---- Input data
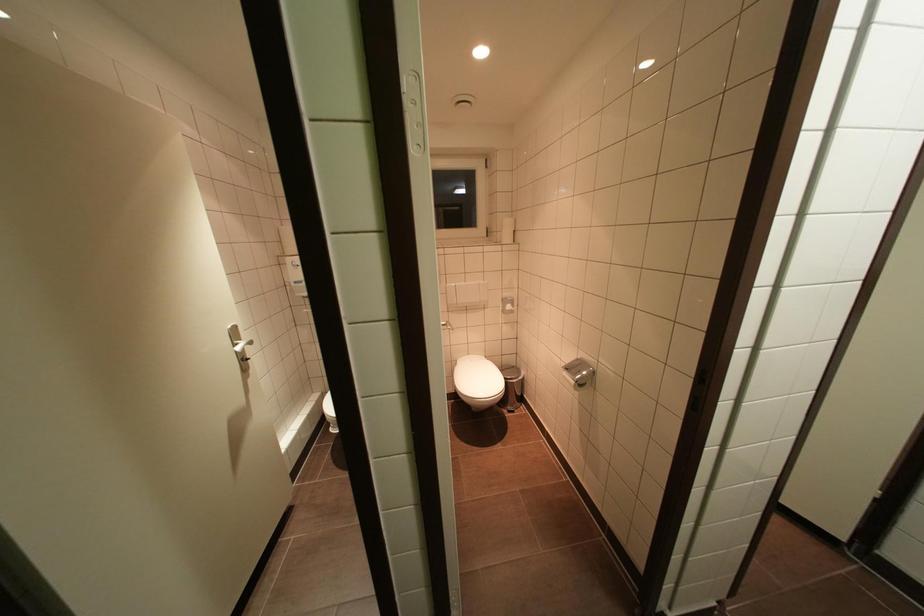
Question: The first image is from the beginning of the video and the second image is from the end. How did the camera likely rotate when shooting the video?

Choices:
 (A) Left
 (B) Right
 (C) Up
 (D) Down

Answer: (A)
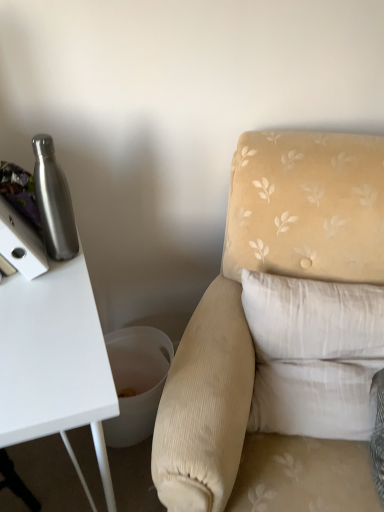
Question: From the image's perspective, is velvet beige armchair at center positioned above or below brushed metal water bottle at left?

Choices:
 (A) above
 (B) below

Answer: (B)

Question: Is velvet beige armchair at center situated inside brushed metal water bottle at left or outside?

Choices:
 (A) outside
 (B) inside

Answer: (A)

Question: Which of these objects is positioned farthest from the white cotton pillow at right?

Choices:
 (A) brushed metal water bottle at left
 (B) velvet beige armchair at center

Answer: (A)

Question: Which object is the farthest from the velvet beige armchair at center?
--------
> **What you need to do**
Reproduce the records from the line containing "Question: Is velvet" through the end of the records, both ends included. Replace "white" with "gray" and leave everything else unchanged.

> **Task output**
Question: Is velvet beige armchair at center situated inside brushed metal water bottle at left or outside?

Choices:
 (A) outside
 (B) inside

Answer: (A)

Question: Which of these objects is positioned farthest from the gray cotton pillow at right?

Choices:
 (A) brushed metal water bottle at left
 (B) velvet beige armchair at center

Answer: (A)

Question: Which object is the farthest from the velvet beige armchair at center?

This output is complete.